* **Source material**:
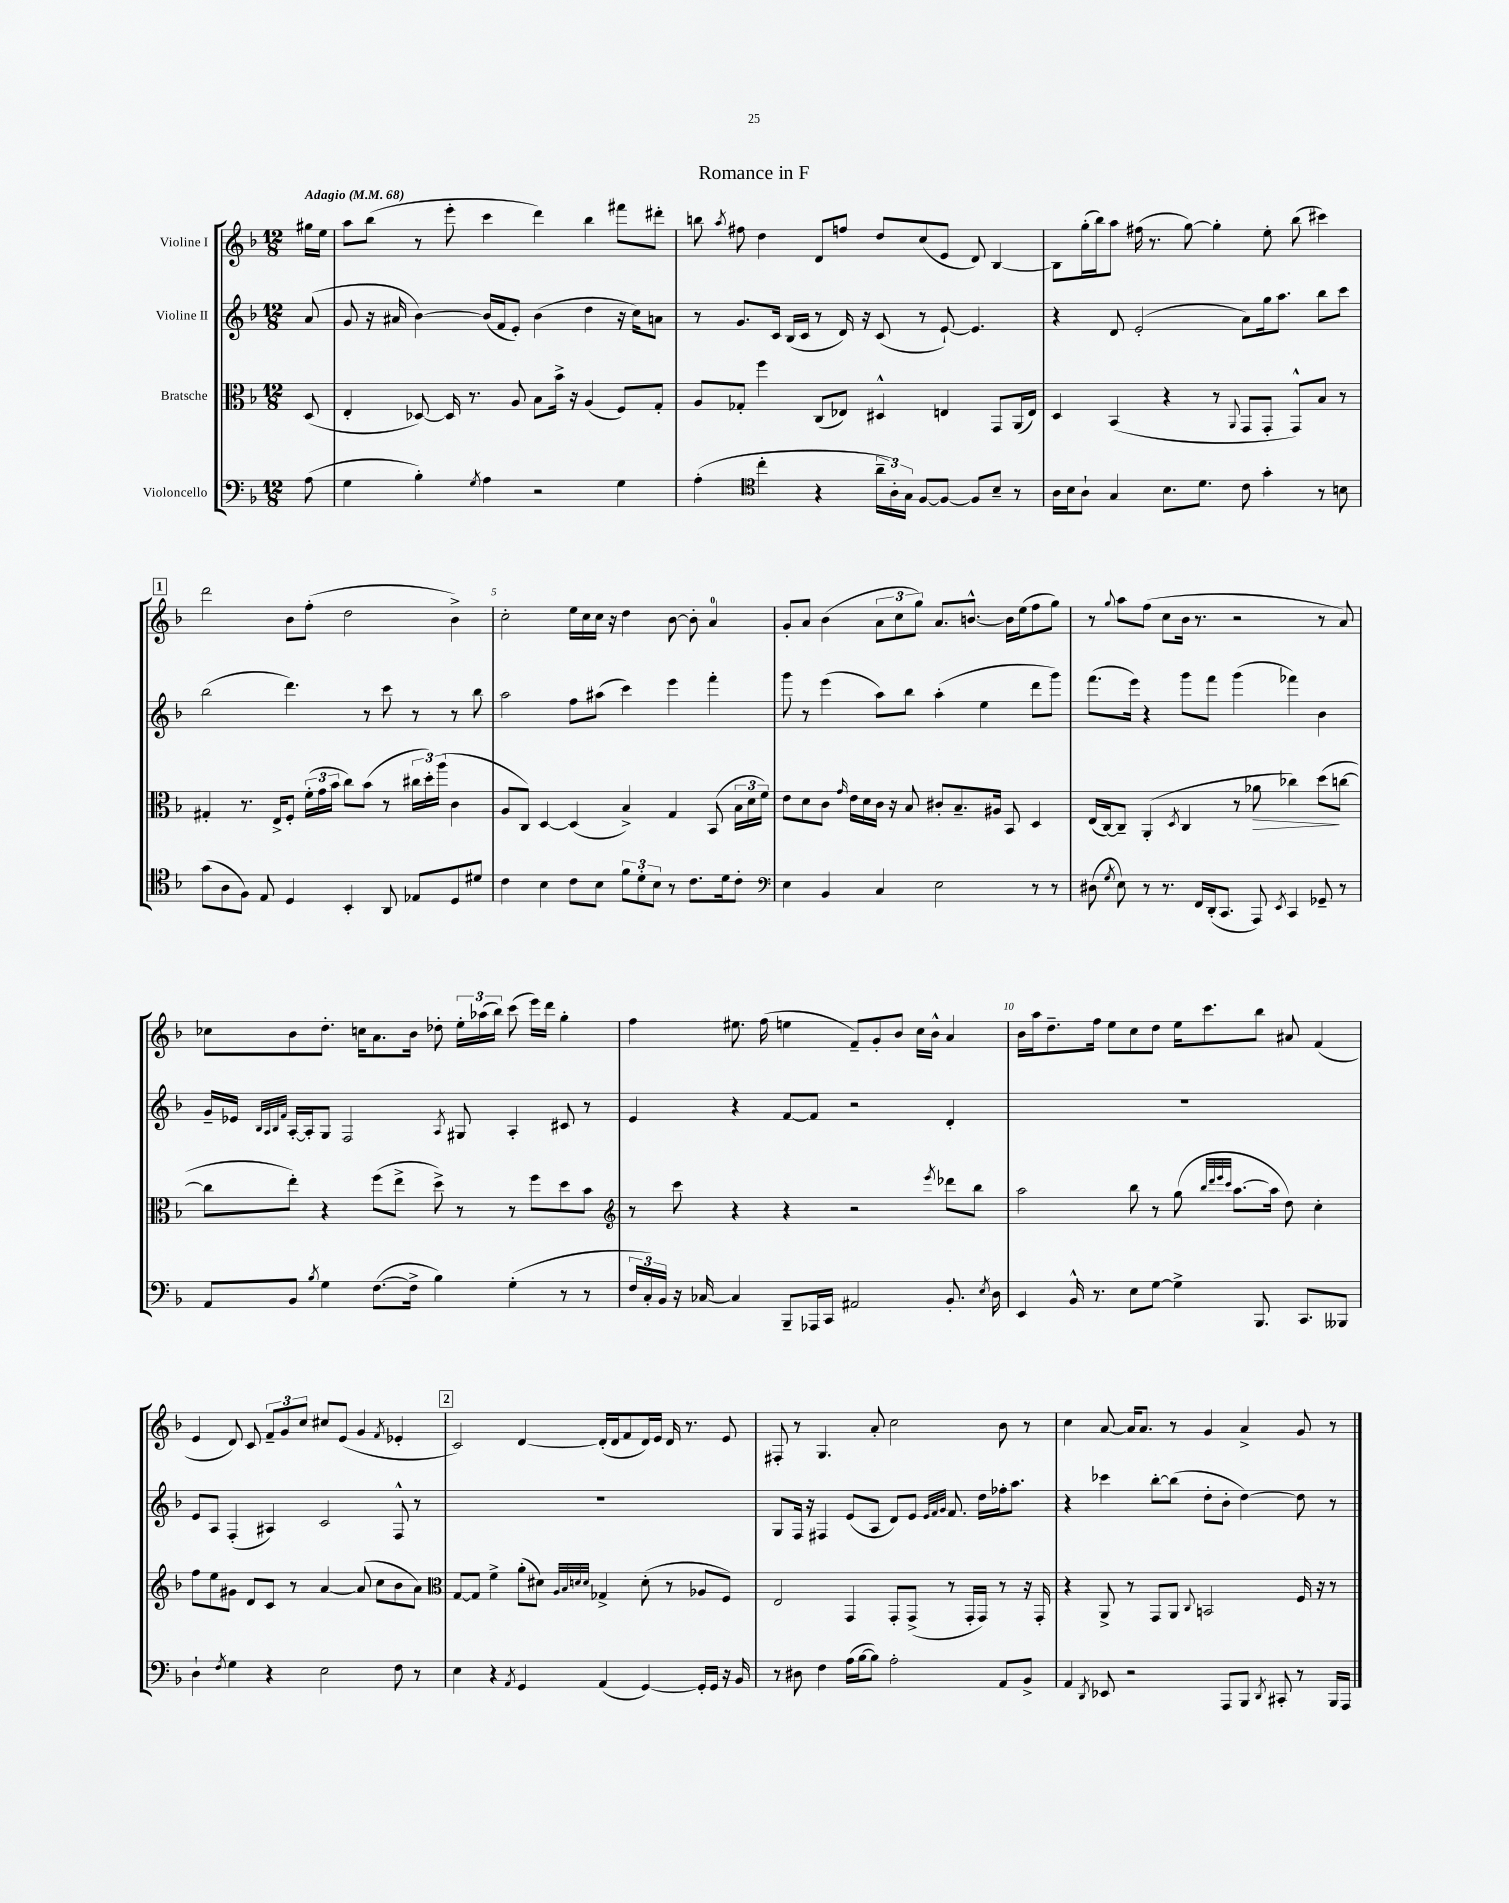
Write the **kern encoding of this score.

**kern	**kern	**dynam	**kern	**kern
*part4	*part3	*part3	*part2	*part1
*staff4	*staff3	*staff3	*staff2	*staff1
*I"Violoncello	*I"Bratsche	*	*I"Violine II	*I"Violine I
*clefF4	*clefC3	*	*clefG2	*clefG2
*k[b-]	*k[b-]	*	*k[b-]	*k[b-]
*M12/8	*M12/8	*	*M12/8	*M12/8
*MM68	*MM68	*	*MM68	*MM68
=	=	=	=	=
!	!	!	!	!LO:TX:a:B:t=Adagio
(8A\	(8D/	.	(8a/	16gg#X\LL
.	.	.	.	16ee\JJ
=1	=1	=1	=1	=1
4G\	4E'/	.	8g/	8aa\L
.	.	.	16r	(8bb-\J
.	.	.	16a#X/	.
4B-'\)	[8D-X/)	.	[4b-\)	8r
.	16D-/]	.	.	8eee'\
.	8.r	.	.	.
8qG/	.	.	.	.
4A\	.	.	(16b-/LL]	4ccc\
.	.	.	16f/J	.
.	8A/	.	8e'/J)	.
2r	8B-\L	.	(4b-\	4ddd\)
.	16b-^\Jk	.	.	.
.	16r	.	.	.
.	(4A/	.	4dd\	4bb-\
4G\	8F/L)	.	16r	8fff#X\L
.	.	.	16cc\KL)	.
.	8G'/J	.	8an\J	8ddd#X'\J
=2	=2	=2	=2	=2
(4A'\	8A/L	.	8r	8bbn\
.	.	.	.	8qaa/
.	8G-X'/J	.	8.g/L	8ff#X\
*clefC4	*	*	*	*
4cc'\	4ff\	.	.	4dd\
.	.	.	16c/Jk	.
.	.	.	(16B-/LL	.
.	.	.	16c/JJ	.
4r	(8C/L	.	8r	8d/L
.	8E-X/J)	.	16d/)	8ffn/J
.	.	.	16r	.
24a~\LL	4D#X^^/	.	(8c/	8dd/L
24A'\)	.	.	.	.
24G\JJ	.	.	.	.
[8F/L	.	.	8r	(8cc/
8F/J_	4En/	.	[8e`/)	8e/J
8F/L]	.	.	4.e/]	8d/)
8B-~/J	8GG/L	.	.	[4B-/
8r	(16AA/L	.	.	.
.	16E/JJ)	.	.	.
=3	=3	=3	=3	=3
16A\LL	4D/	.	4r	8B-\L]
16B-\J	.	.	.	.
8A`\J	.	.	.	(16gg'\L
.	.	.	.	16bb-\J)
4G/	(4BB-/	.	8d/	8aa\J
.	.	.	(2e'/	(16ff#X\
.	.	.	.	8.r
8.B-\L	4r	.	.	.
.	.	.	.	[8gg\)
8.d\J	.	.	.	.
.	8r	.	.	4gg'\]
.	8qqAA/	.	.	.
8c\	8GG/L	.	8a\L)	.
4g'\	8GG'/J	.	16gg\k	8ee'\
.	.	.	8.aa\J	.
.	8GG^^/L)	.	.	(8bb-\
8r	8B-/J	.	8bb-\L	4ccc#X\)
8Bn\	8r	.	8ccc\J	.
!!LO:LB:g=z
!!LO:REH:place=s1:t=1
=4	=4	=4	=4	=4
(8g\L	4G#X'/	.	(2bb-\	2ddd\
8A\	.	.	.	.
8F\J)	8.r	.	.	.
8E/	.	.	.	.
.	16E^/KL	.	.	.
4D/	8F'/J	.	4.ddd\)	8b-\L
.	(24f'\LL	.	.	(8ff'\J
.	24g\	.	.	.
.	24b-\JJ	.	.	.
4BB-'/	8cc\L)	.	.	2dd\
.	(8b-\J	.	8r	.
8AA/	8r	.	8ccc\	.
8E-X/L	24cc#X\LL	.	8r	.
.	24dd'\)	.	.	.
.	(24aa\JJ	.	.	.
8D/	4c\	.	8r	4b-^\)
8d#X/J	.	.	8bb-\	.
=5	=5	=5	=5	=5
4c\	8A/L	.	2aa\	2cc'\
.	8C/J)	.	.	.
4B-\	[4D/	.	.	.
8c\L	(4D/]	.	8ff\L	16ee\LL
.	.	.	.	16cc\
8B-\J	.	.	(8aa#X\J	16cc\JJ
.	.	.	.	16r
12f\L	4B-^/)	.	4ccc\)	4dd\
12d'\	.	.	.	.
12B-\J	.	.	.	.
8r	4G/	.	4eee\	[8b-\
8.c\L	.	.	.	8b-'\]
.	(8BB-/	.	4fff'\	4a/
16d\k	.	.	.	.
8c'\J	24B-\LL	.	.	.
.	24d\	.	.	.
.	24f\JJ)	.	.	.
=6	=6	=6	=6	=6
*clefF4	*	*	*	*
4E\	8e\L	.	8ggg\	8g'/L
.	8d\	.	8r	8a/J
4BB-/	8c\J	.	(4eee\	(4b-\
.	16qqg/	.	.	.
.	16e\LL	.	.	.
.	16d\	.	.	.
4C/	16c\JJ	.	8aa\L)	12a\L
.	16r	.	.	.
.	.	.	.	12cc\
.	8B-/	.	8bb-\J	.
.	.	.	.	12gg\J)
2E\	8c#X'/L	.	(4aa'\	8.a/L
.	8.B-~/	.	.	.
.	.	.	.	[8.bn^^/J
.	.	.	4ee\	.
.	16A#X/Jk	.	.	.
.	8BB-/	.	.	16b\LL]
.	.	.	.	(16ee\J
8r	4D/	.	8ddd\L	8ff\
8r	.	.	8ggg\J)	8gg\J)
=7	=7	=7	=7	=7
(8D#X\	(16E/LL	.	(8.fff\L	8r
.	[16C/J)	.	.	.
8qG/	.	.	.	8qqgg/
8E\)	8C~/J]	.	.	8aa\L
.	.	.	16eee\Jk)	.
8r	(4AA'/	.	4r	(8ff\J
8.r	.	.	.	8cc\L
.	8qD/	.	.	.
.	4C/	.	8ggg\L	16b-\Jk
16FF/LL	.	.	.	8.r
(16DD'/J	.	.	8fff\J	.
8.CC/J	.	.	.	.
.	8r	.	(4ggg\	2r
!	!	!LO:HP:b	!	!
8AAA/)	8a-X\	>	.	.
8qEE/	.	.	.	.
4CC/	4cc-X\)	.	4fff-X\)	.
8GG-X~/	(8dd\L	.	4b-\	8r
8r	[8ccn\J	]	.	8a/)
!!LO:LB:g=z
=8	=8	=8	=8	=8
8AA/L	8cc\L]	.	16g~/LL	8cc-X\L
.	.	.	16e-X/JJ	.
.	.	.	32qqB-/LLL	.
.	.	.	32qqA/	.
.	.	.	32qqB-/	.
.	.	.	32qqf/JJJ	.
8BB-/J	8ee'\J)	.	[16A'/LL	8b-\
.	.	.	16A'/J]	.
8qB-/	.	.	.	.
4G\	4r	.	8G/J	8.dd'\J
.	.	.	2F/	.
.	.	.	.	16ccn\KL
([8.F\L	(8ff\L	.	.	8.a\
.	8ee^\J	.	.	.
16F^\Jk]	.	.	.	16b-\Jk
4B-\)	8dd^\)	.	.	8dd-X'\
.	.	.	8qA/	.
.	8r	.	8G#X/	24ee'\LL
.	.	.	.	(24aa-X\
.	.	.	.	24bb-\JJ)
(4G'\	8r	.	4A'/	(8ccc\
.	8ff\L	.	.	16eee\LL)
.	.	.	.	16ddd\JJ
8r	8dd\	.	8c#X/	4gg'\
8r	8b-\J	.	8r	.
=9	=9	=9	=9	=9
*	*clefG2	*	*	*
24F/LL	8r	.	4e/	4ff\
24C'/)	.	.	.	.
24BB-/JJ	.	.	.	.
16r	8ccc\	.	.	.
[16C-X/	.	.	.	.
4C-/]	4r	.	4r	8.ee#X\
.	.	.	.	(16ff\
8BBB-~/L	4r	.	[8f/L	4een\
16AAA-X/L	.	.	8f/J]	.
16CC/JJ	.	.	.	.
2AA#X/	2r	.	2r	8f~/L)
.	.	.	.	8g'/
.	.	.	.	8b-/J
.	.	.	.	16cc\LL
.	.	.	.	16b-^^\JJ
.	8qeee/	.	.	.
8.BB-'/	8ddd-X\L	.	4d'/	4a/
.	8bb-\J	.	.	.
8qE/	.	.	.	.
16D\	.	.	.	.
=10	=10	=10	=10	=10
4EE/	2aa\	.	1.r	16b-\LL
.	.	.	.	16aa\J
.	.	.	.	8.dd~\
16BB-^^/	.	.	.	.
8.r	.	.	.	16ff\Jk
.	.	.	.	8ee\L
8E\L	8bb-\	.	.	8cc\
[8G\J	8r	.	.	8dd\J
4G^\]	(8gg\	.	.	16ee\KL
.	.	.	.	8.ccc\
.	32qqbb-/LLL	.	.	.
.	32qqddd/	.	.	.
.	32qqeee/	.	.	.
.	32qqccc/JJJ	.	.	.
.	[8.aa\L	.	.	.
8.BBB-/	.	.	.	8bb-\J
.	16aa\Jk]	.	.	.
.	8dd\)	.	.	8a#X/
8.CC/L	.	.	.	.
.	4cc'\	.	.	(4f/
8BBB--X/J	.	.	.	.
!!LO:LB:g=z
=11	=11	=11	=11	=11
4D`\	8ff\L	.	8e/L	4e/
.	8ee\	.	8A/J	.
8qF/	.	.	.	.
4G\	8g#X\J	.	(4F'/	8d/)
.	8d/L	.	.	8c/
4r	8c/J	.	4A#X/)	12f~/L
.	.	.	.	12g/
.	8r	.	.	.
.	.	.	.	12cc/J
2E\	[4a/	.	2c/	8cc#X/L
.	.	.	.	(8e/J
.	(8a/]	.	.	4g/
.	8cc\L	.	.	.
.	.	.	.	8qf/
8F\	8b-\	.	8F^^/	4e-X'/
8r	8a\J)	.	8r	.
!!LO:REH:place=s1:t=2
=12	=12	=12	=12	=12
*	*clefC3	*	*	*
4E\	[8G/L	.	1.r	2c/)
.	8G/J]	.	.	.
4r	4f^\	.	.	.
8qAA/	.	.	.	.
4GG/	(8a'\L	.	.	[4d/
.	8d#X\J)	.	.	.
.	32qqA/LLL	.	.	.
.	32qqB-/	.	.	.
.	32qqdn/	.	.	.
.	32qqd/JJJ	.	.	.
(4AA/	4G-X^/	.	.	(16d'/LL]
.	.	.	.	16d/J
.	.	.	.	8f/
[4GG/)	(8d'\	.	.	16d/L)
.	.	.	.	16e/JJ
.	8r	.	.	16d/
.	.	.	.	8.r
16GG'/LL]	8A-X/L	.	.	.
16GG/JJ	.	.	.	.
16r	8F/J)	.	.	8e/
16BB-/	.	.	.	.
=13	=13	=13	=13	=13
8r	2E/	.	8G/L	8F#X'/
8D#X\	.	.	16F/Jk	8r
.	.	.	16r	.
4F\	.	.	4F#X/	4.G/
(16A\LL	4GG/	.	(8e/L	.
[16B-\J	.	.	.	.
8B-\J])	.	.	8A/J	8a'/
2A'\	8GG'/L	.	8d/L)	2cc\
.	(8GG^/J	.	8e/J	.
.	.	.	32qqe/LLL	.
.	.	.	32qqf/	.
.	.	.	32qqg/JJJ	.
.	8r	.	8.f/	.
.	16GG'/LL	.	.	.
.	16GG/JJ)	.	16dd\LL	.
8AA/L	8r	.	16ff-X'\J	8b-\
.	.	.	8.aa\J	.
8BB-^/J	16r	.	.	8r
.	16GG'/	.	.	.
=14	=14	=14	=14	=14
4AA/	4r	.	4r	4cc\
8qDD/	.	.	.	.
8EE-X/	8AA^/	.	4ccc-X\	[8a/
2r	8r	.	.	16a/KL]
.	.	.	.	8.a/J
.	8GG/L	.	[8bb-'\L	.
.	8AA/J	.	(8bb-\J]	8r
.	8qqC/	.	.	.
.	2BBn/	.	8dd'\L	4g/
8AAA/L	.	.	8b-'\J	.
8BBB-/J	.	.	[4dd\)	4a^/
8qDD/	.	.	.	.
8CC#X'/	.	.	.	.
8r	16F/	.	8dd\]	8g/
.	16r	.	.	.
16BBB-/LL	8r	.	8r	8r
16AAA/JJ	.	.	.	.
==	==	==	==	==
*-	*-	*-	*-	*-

* **To do**:
Locate each line in the entries above that contains the string "kern" and copy those lines out.

* **Solution**:
Write the **kern encoding of this score.
**kern	**kern	**dynam	**kern	**kern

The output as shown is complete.